Input material below:
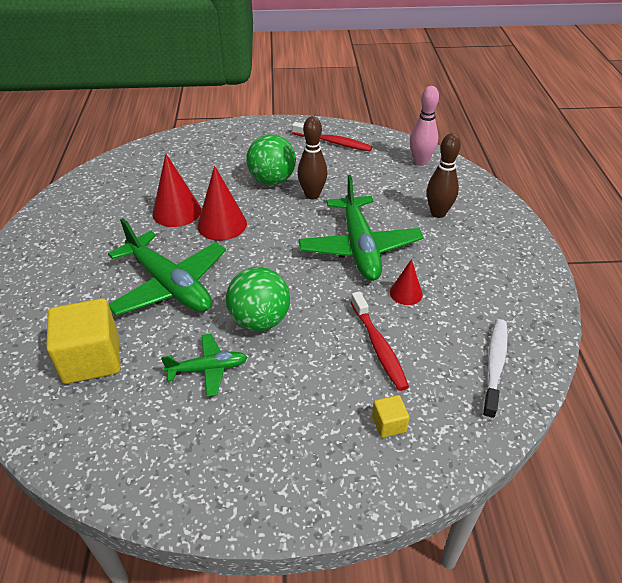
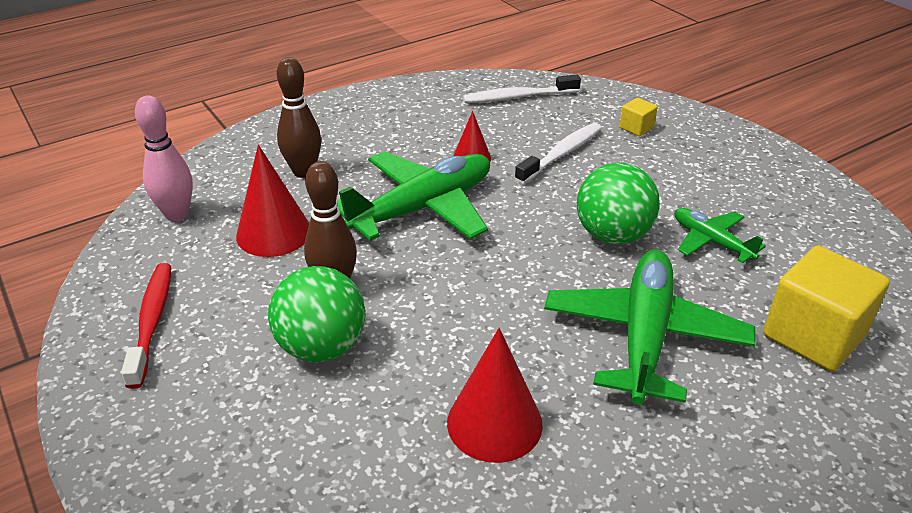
camera: 120 degrees left, 5 degrees down
(222, 224) = (480, 349): red cone -> red cone (274, 233)
(379, 347) = (561, 154): red toothbrush -> white toothbrush

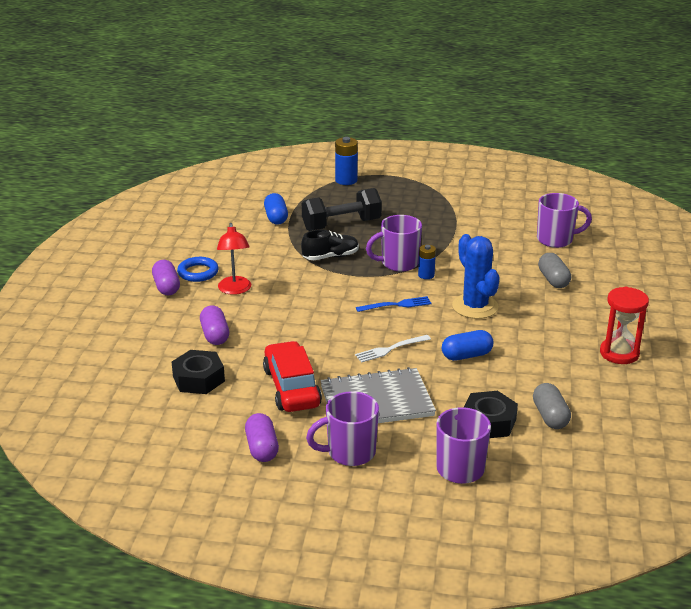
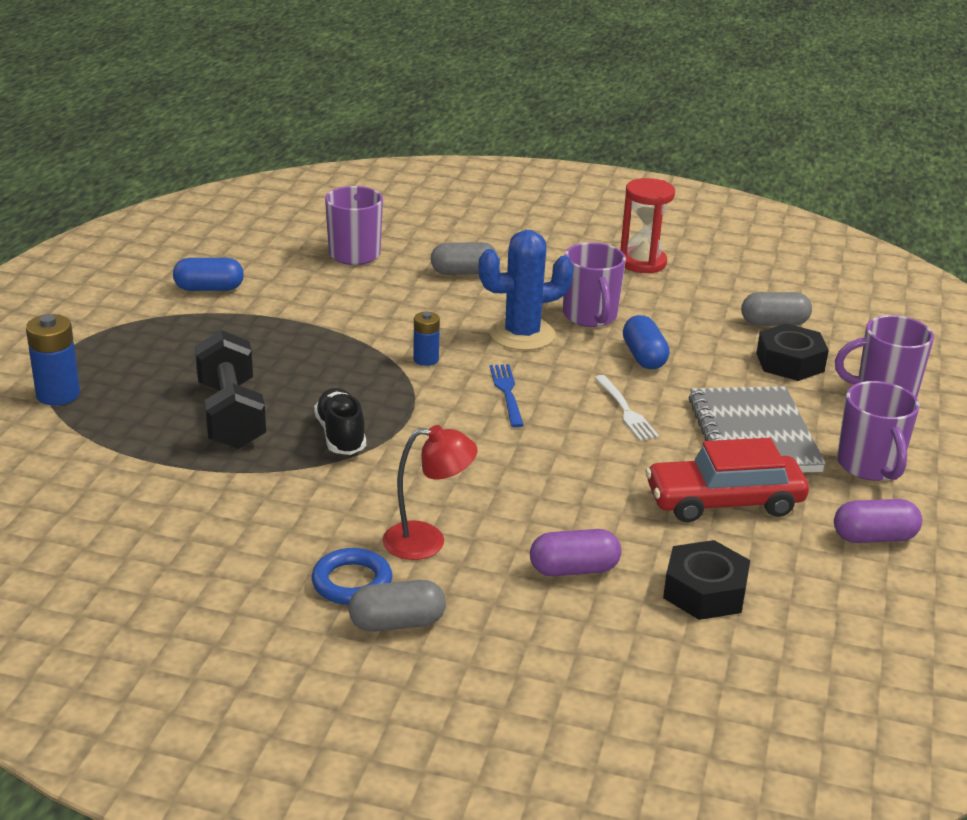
camera: 85 degrees left, 0 degrees up
(166, 287) = (397, 623): purple capsule -> grey capsule
(276, 218) = (170, 481): blue capsule -> blue capsule (209, 289)
(398, 263) = (383, 377): purple mug -> purple mug (590, 316)

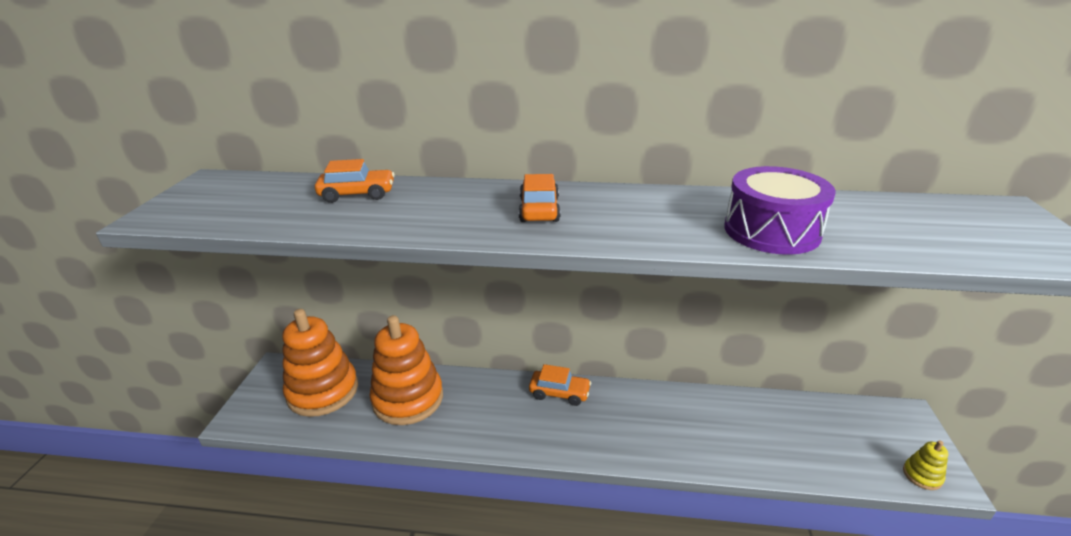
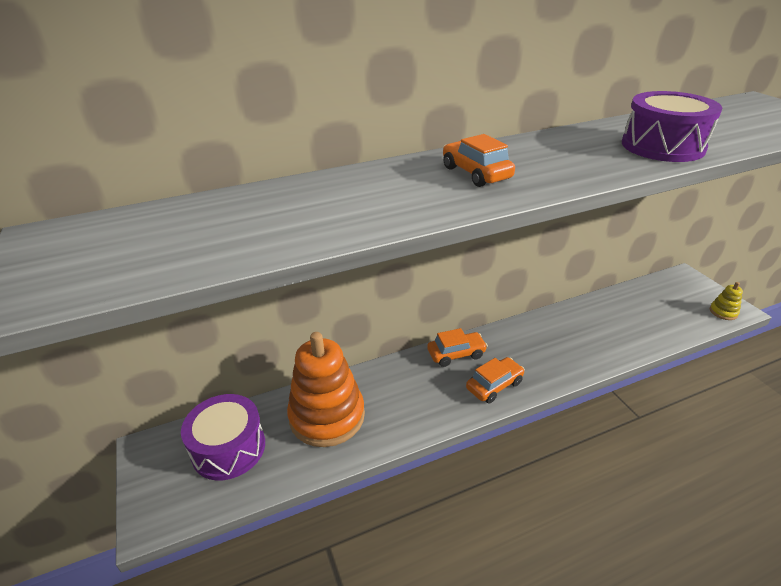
camera: 30 degrees left, 5 degrees up
(323, 391) = (228, 448): orange stacking toy -> purple drum
(357, 194) = (273, 204): orange car -> orange car (494, 385)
End of Input material.
Copy exactly the lines above, from the one containing "(323, 391) = (228, 448): orange" through the very last line.

(323, 391) = (228, 448): orange stacking toy -> purple drum
(357, 194) = (273, 204): orange car -> orange car (494, 385)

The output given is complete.